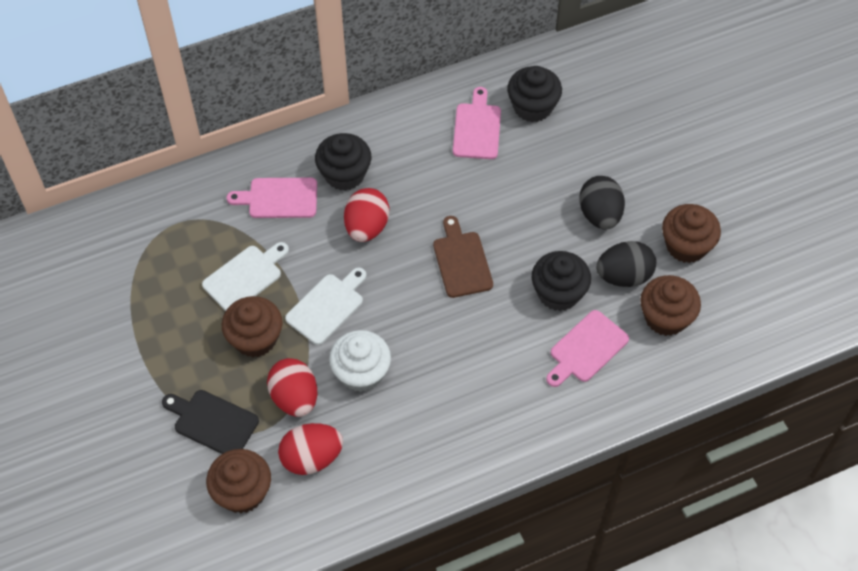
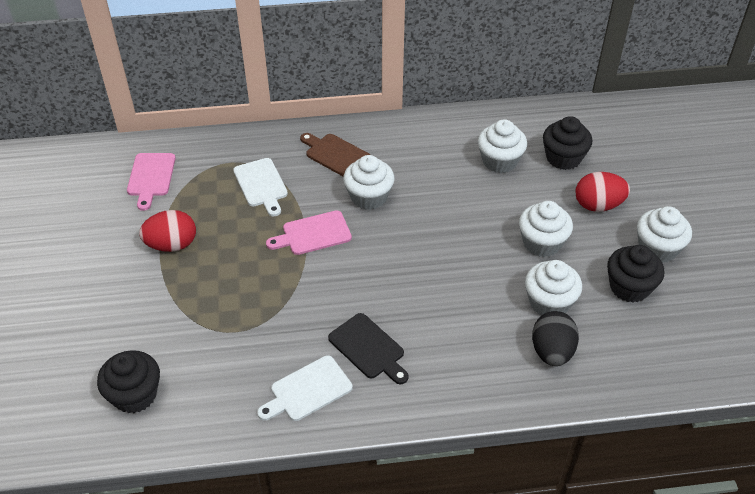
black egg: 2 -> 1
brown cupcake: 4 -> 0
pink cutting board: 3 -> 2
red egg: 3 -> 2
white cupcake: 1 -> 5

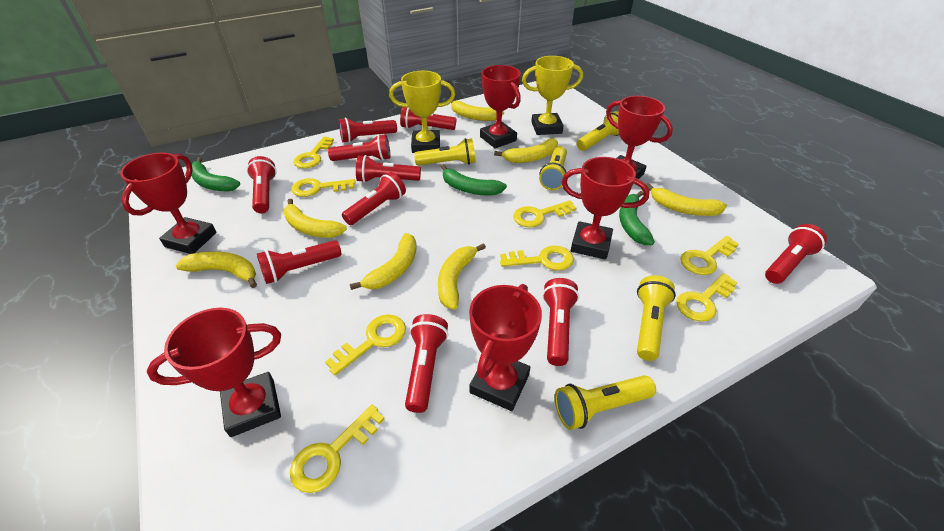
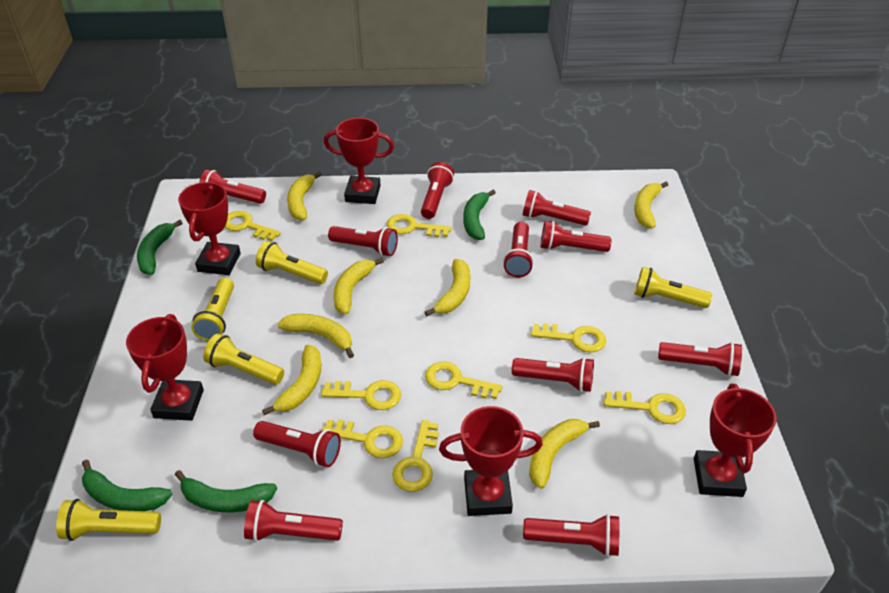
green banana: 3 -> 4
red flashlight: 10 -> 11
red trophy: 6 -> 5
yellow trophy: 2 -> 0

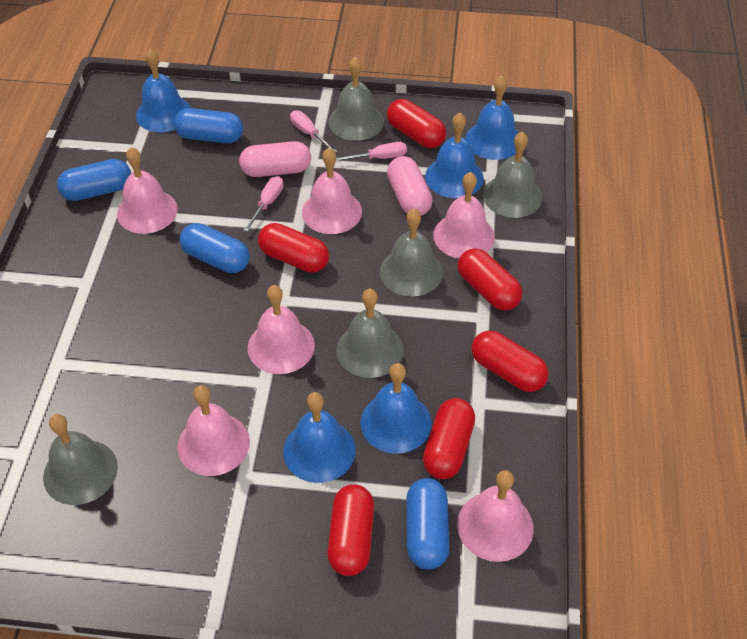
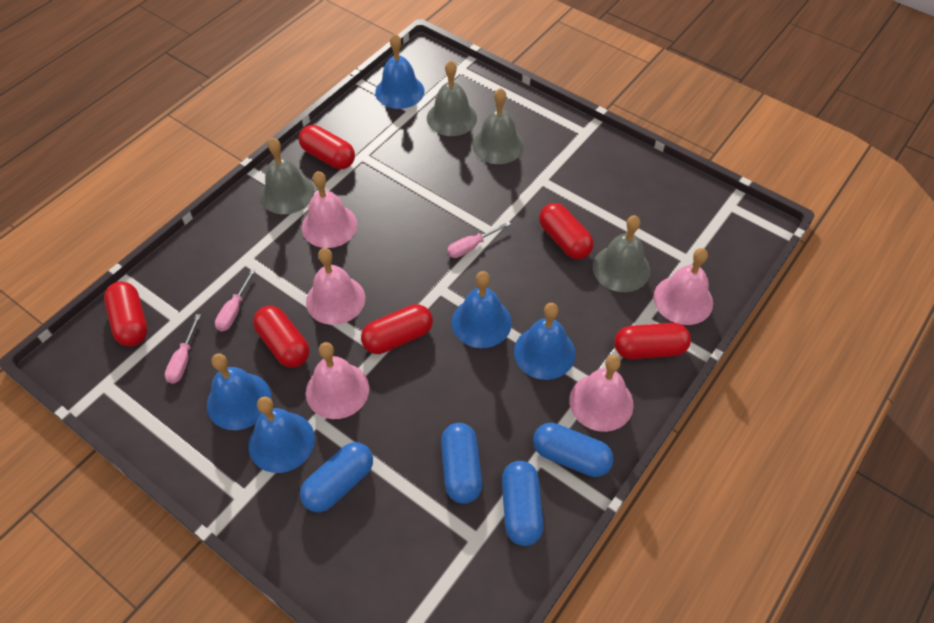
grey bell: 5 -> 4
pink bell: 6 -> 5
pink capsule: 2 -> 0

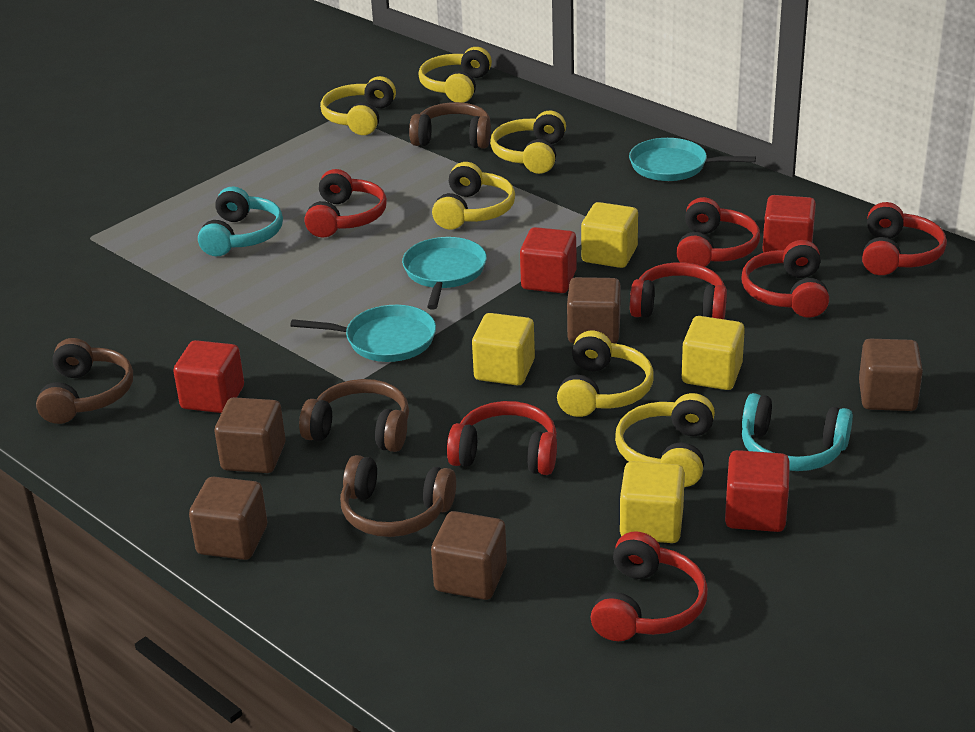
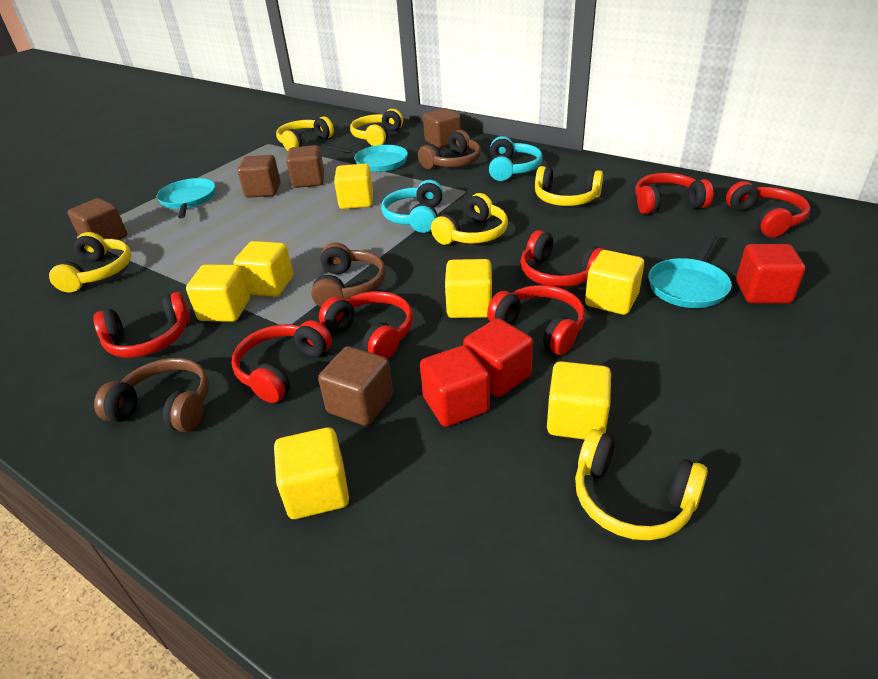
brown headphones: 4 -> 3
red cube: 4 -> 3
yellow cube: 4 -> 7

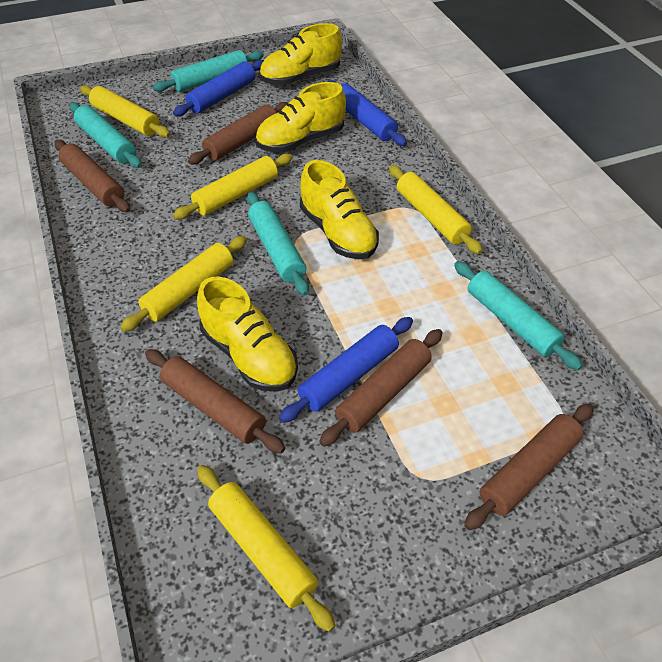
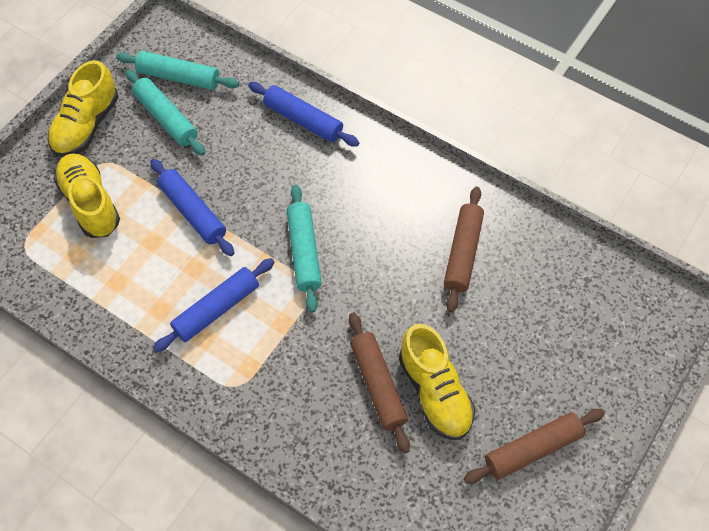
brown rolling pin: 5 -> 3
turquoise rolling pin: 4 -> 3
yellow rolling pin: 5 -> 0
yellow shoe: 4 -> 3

*What is needed*: Please repeat every record exactly, leaving the pictures out.

*Answer space*:
black egg: 2 -> 1
brown cupcake: 4 -> 0
pink cutting board: 3 -> 2
red egg: 3 -> 2
white cupcake: 1 -> 5

green banana: 3 -> 4
red flashlight: 10 -> 11
red trophy: 6 -> 5
yellow trophy: 2 -> 0

grey bell: 5 -> 4
pink bell: 6 -> 5
pink capsule: 2 -> 0

brown headphones: 4 -> 3
red cube: 4 -> 3
yellow cube: 4 -> 7

brown rolling pin: 5 -> 3
turquoise rolling pin: 4 -> 3
yellow rolling pin: 5 -> 0
yellow shoe: 4 -> 3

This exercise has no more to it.